- WHAT YOU SHOULD DO -
Set every entry below down once more, exactly as it stands, without images.

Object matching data
_____

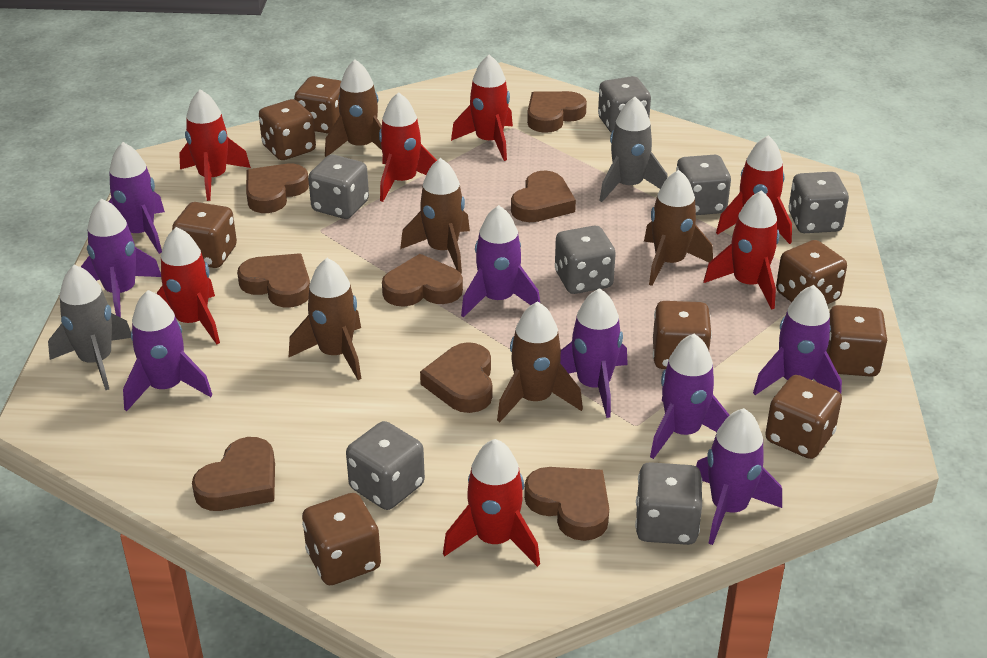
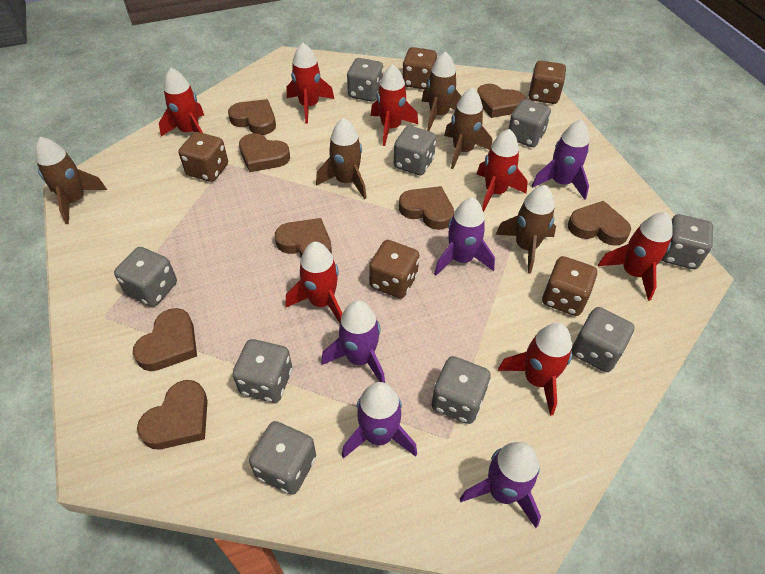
brown dice: 8 -> 5
grey dice: 7 -> 9
grey rocket: 2 -> 0
purple rocket: 8 -> 5

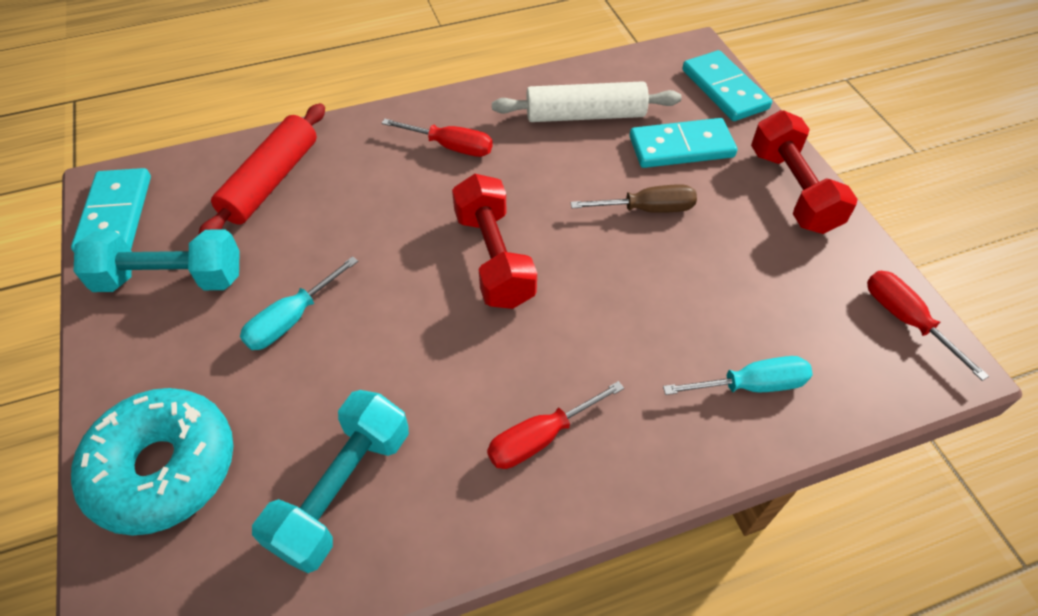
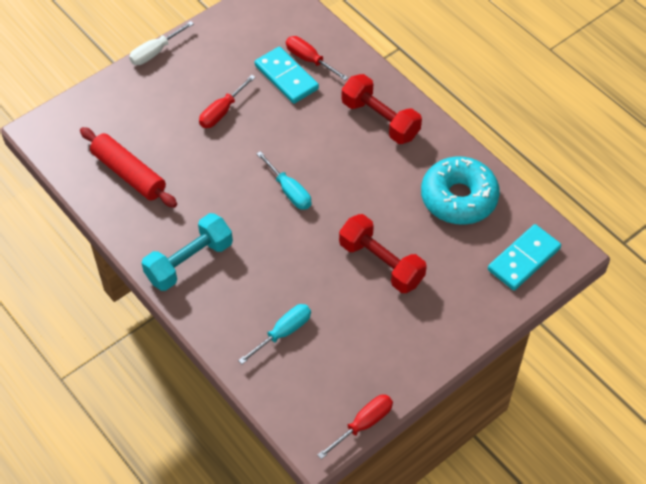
brown screwdriver: 1 -> 0
turquoise domino: 3 -> 2
turquoise dumbbell: 2 -> 1
white rolling pin: 1 -> 0
white screwdriver: 0 -> 1

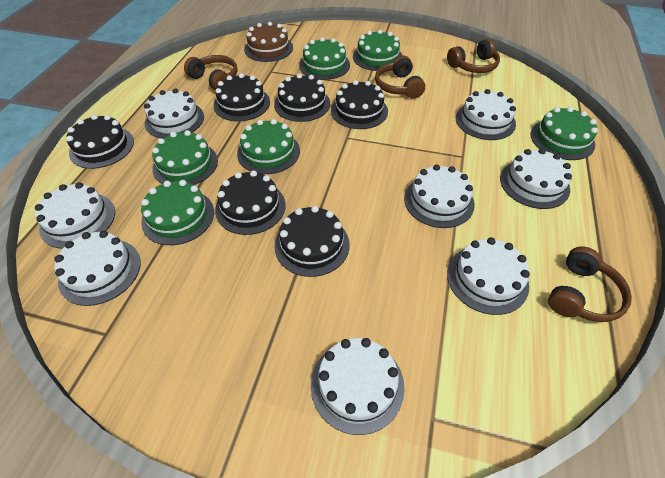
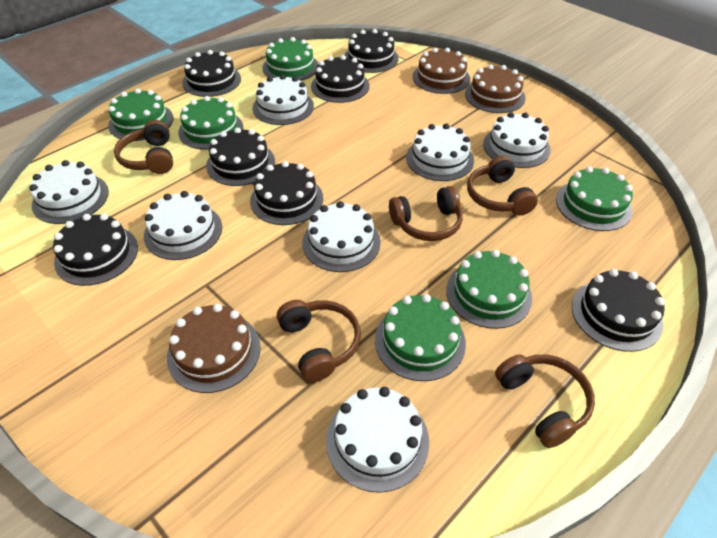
black cake: 6 -> 7
brown cake: 1 -> 3
brown headphones: 4 -> 5
white cake: 8 -> 7

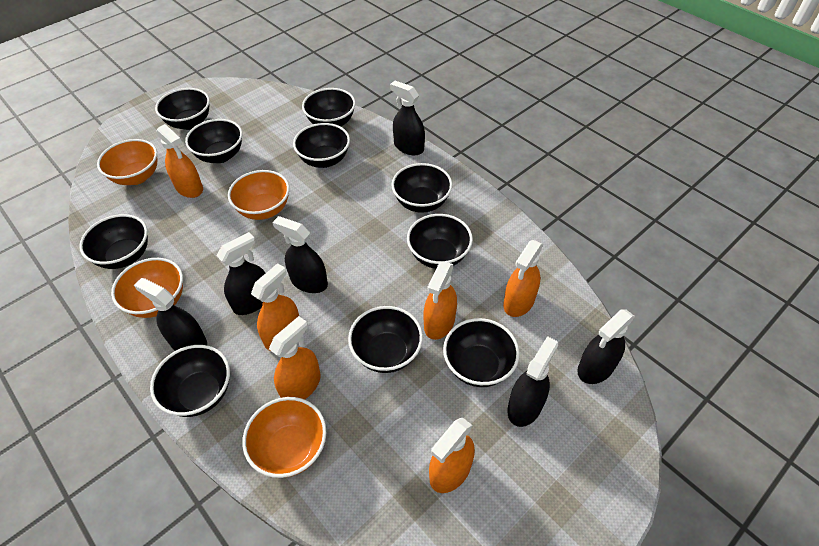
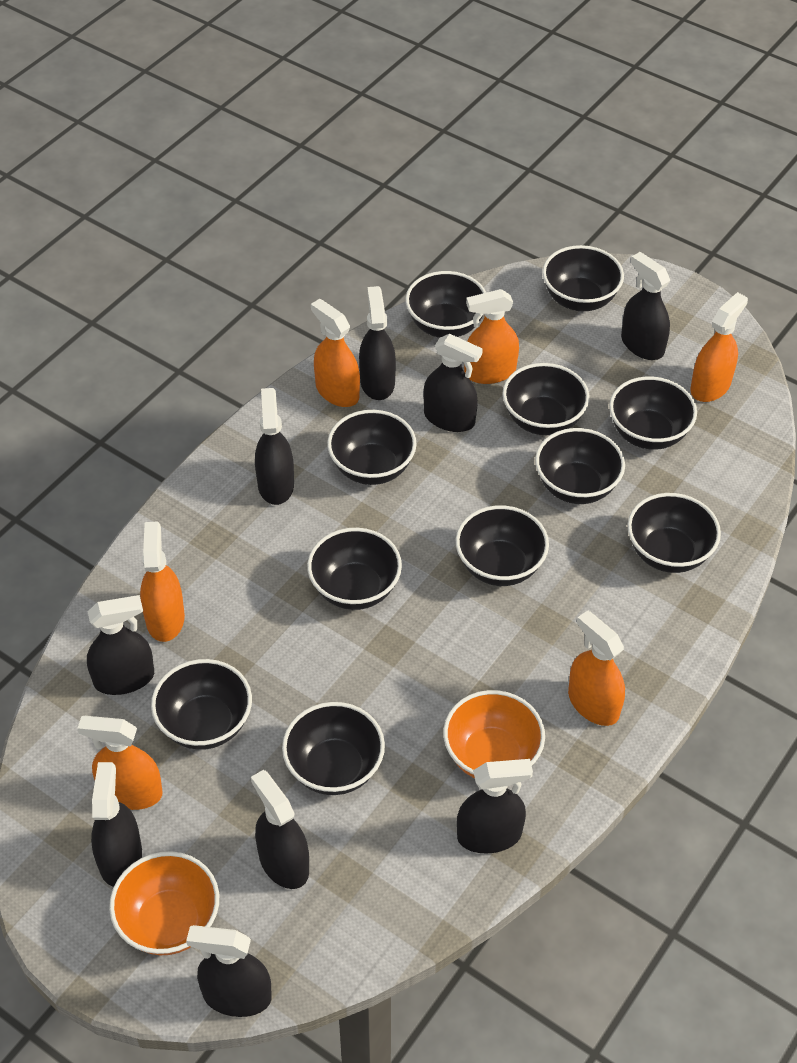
black bowl: 10 -> 11
black spray bottle: 6 -> 9
orange bowl: 4 -> 2

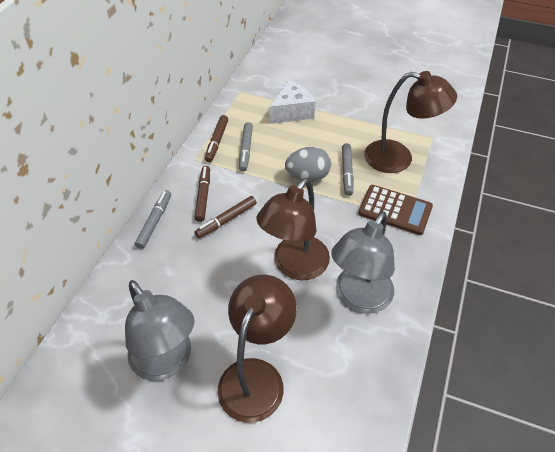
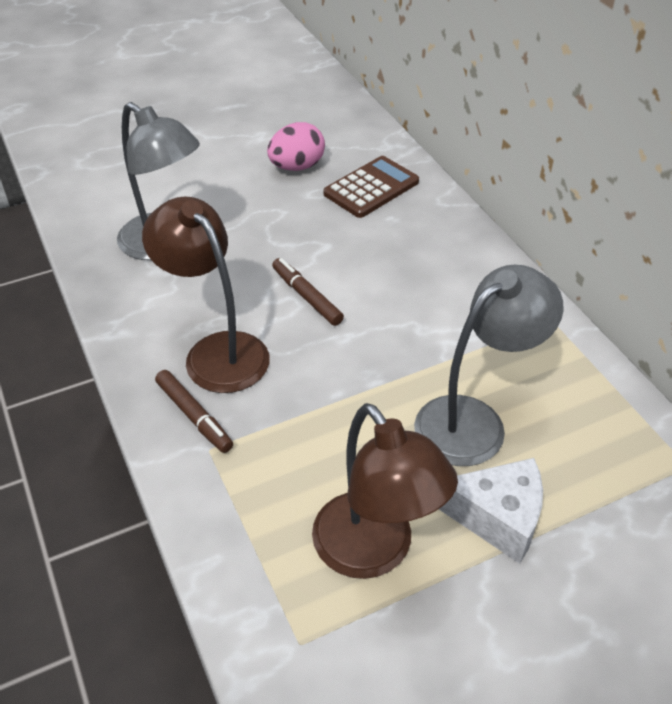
brown lamp: 3 -> 2
brown marker: 3 -> 2
grey egg: 1 -> 0
grey marker: 3 -> 0
pink egg: 0 -> 1

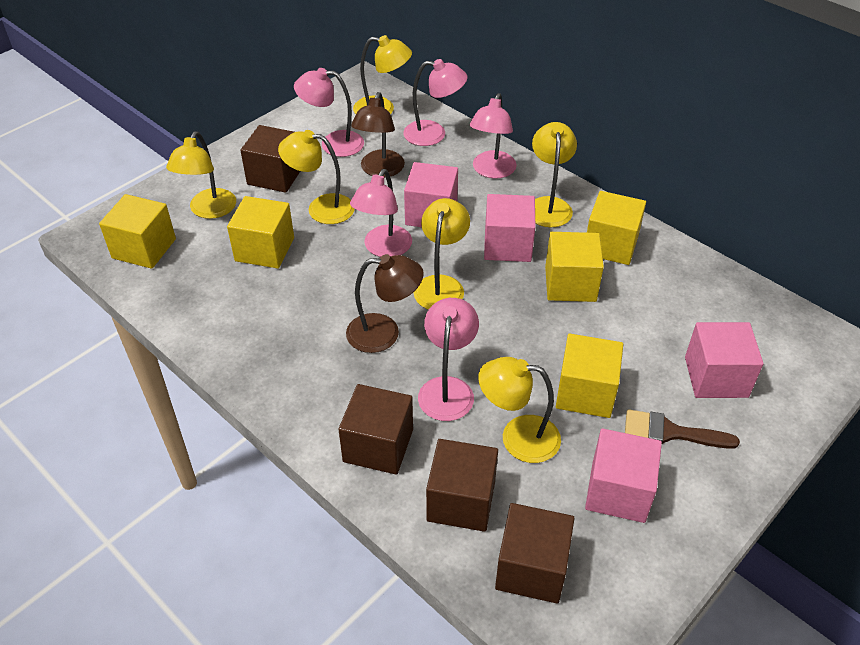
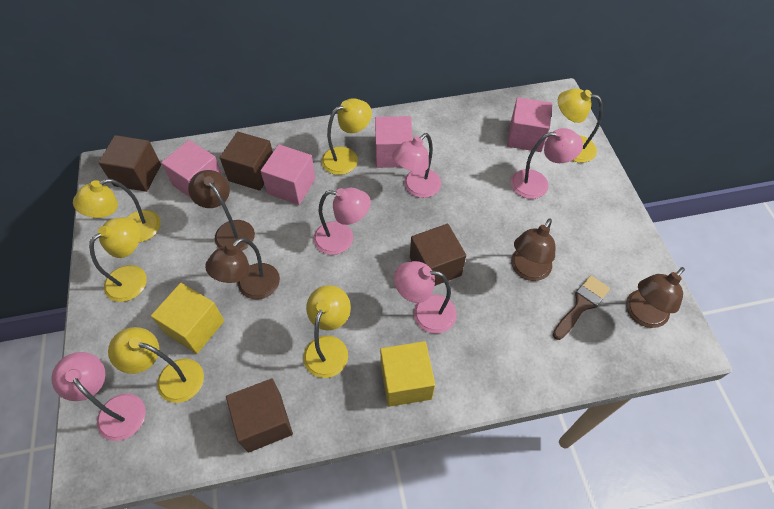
brown lamp: 2 -> 4
yellow cube: 5 -> 2

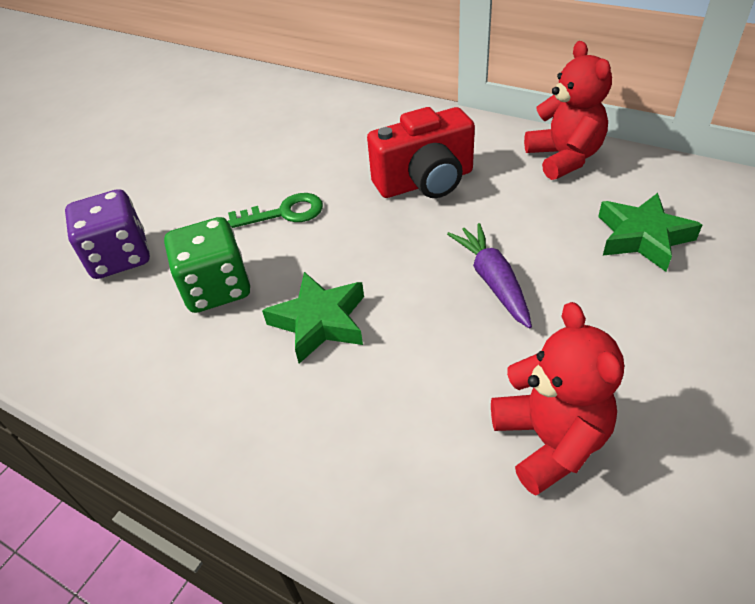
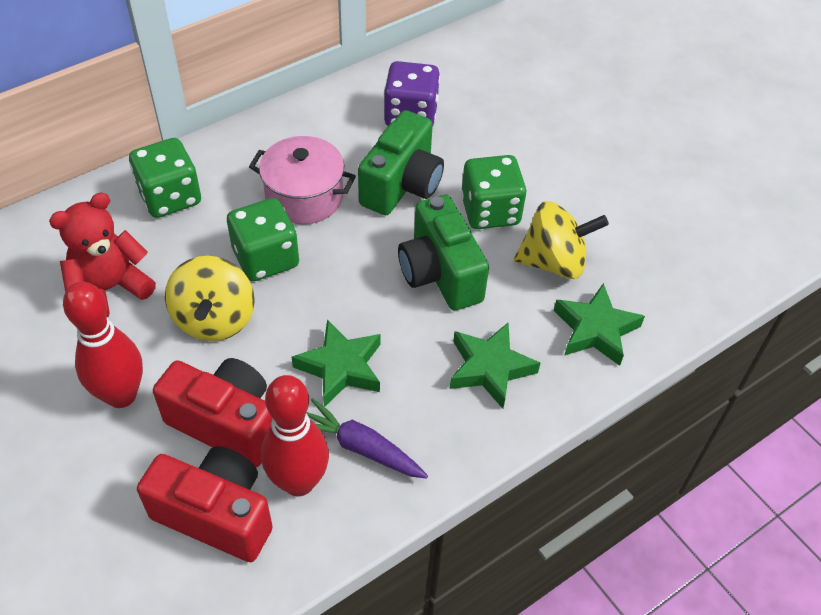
green camera: 0 -> 2
green dice: 1 -> 3
green key: 1 -> 0
green star: 2 -> 3
pink pot: 0 -> 1
red bowling pin: 0 -> 2
red camera: 1 -> 2
red teddy bear: 2 -> 1
yellow spinning top: 0 -> 2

_____

- WRITTEN ANSWER -
brown dice: 8 -> 5
grey dice: 7 -> 9
grey rocket: 2 -> 0
purple rocket: 8 -> 5

brown screwdriver: 1 -> 0
turquoise domino: 3 -> 2
turquoise dumbbell: 2 -> 1
white rolling pin: 1 -> 0
white screwdriver: 0 -> 1

black cake: 6 -> 7
brown cake: 1 -> 3
brown headphones: 4 -> 5
white cake: 8 -> 7

black bowl: 10 -> 11
black spray bottle: 6 -> 9
orange bowl: 4 -> 2

brown lamp: 3 -> 2
brown marker: 3 -> 2
grey egg: 1 -> 0
grey marker: 3 -> 0
pink egg: 0 -> 1

brown lamp: 2 -> 4
yellow cube: 5 -> 2

green camera: 0 -> 2
green dice: 1 -> 3
green key: 1 -> 0
green star: 2 -> 3
pink pot: 0 -> 1
red bowling pin: 0 -> 2
red camera: 1 -> 2
red teddy bear: 2 -> 1
yellow spinning top: 0 -> 2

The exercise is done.